> [WORK TO BE COMPLETED]: Where a picture appears, leave it out, and print the rest of the records as they are.

[Stored data entries]
┄┄┄┄┄┄

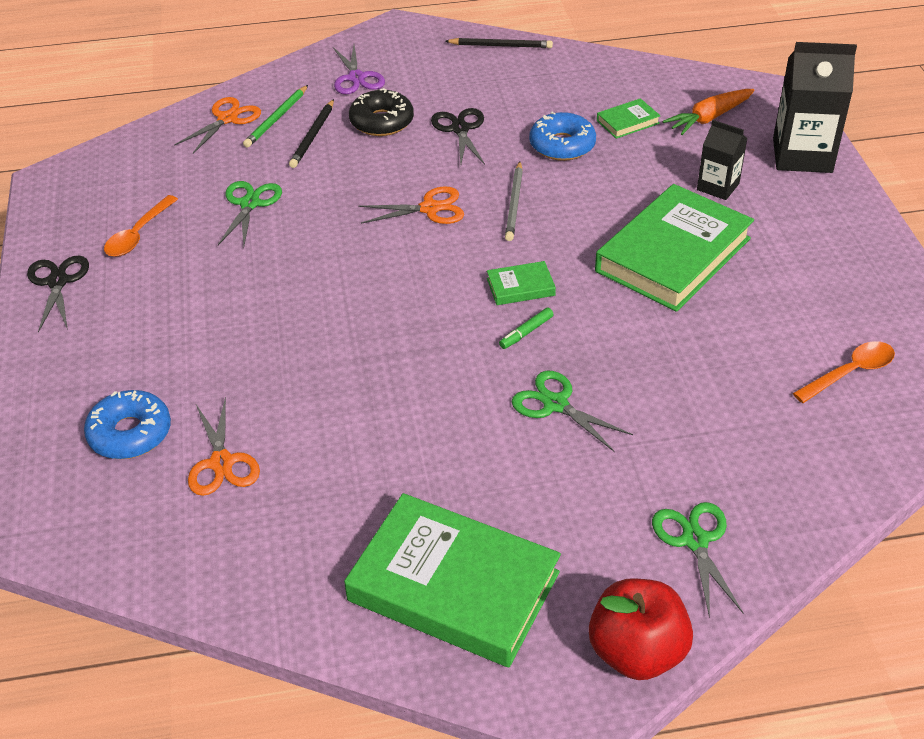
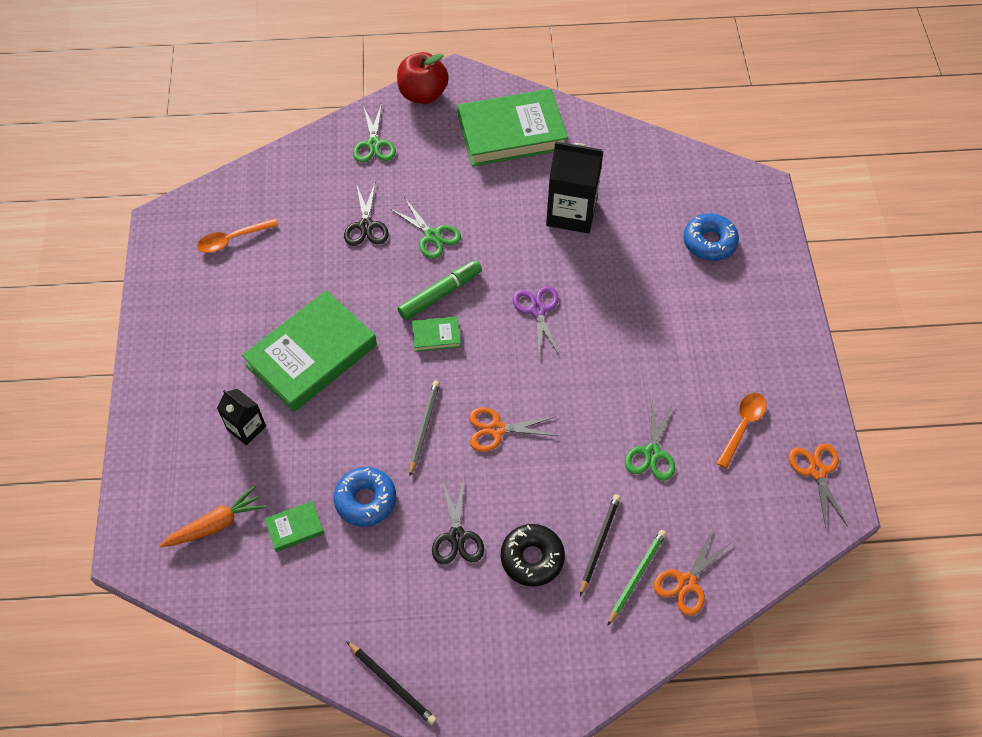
camera: 175 degrees left, 15 degrees up
(58, 282) = (795, 380): black scissors -> black scissors (366, 226)
(221, 463) = (647, 216): orange scissors -> orange scissors (817, 471)
(356, 78) = (555, 640): purple scissors -> purple scissors (538, 310)
(453, 586) = (511, 133): green book -> green book turned 45 degrees counterclockwise
(501, 46) = (392, 683): black pencil -> black pencil turned 150 degrees counterclockwise
(526, 332) = (440, 294): green marker -> green marker, size x1.94
(802, 155) = (156, 460): black carton -> black carton (571, 213)

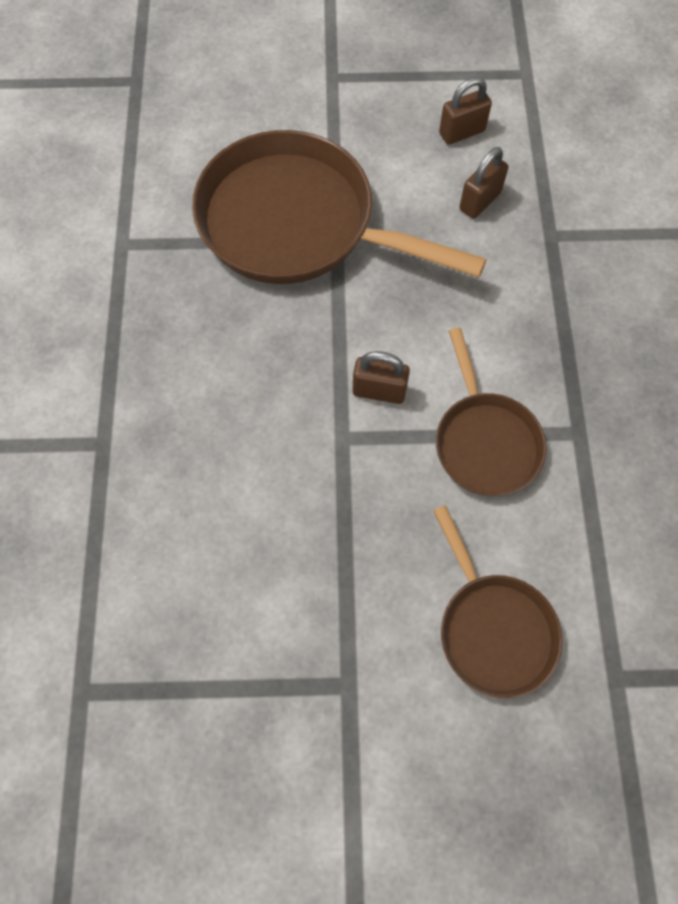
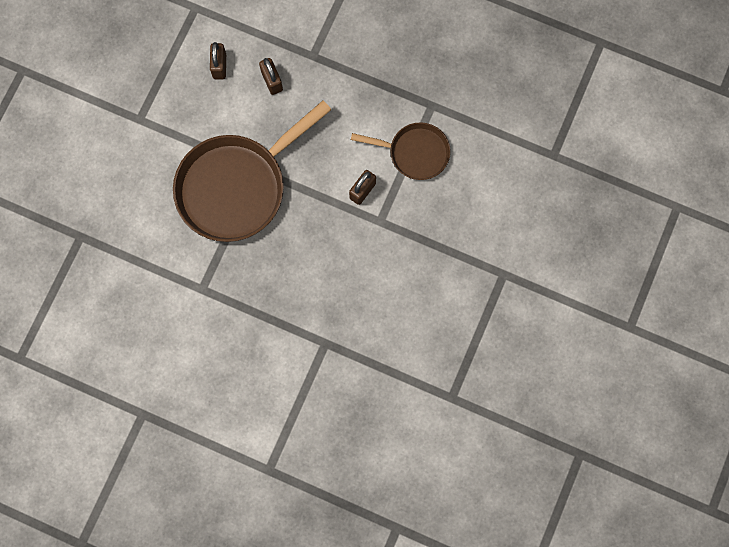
camera: 65 degrees left, 10 degrees up
(493, 628) = (507, 197): brown pan -> none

┄┄┄┄┄┄

> [WRITTEN REPLY]:
camera: 175 degrees left, 15 degrees up
(58, 282) = (795, 380): black scissors -> black scissors (366, 226)
(221, 463) = (647, 216): orange scissors -> orange scissors (817, 471)
(356, 78) = (555, 640): purple scissors -> purple scissors (538, 310)
(453, 586) = (511, 133): green book -> green book turned 45 degrees counterclockwise
(501, 46) = (392, 683): black pencil -> black pencil turned 150 degrees counterclockwise
(526, 332) = (440, 294): green marker -> green marker, size x1.94
(802, 155) = (156, 460): black carton -> black carton (571, 213)

camera: 65 degrees left, 10 degrees up
(493, 628) = (507, 197): brown pan -> none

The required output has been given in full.